INSTRUCTIONS FOR THE TASK: Could you filter the records below down to the lines that include the word "trapezoid"?

++++

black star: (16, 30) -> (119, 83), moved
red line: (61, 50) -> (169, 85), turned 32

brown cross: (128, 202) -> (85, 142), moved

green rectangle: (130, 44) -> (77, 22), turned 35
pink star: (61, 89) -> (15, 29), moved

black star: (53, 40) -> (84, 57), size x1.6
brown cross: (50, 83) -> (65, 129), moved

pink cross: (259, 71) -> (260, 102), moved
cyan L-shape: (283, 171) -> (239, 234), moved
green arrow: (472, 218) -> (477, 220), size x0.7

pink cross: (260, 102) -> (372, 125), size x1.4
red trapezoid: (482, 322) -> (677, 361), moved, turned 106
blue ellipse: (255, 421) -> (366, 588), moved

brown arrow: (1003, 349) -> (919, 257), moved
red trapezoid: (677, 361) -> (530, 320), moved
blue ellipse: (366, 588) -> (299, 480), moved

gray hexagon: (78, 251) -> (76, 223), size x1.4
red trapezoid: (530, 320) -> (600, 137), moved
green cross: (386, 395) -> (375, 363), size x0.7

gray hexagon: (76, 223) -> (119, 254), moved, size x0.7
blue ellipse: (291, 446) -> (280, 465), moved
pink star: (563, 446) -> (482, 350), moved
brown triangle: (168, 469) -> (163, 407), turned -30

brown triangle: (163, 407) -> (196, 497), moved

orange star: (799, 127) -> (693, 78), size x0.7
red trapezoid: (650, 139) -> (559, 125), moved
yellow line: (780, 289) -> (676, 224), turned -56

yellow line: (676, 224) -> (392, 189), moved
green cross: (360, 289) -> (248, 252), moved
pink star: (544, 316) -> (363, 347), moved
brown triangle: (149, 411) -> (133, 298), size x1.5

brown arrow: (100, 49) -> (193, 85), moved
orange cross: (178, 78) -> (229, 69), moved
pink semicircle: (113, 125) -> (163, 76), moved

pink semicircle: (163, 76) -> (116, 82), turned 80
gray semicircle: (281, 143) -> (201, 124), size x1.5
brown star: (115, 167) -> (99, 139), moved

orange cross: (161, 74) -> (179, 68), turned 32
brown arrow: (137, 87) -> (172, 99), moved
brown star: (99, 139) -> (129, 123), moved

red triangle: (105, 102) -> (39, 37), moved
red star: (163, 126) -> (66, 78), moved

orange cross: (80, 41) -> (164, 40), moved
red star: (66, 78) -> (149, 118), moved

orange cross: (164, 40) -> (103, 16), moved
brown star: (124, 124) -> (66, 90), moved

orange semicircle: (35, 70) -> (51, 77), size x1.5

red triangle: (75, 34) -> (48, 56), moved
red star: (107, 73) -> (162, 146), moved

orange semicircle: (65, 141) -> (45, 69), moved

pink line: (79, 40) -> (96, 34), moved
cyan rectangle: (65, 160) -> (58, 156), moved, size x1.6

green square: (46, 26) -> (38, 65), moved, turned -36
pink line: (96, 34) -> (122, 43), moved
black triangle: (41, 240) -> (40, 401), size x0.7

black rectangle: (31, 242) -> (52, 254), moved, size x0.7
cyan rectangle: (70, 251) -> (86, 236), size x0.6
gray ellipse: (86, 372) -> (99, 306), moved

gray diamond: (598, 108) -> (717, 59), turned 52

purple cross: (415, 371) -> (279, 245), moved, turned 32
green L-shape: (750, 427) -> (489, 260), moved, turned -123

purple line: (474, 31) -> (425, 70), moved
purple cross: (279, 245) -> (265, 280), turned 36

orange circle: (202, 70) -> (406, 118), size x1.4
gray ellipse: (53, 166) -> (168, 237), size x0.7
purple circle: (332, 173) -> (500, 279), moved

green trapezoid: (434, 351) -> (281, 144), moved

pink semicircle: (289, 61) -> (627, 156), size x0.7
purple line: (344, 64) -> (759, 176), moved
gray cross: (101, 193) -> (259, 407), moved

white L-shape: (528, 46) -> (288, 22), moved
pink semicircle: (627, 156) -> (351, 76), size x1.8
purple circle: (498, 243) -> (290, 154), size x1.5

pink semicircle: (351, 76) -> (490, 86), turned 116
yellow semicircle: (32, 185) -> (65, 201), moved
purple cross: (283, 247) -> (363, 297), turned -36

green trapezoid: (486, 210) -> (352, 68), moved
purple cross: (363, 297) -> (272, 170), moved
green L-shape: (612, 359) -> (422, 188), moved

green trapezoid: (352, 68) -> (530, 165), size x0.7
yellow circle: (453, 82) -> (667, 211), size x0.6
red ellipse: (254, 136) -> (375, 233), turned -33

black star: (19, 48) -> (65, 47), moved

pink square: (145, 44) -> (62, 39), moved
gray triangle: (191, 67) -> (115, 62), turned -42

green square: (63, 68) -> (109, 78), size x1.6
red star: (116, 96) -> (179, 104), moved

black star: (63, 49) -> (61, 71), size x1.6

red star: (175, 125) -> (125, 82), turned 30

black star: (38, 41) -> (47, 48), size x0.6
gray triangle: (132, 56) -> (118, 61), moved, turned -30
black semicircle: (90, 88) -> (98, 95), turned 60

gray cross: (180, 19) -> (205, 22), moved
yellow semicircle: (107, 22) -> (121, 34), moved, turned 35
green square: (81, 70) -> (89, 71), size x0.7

++++

FINAL ANSWER:
red trapezoid: (482, 322) -> (677, 361), moved, turned 106
red trapezoid: (677, 361) -> (530, 320), moved
red trapezoid: (530, 320) -> (600, 137), moved
red trapezoid: (650, 139) -> (559, 125), moved
green trapezoid: (434, 351) -> (281, 144), moved
green trapezoid: (486, 210) -> (352, 68), moved
green trapezoid: (352, 68) -> (530, 165), size x0.7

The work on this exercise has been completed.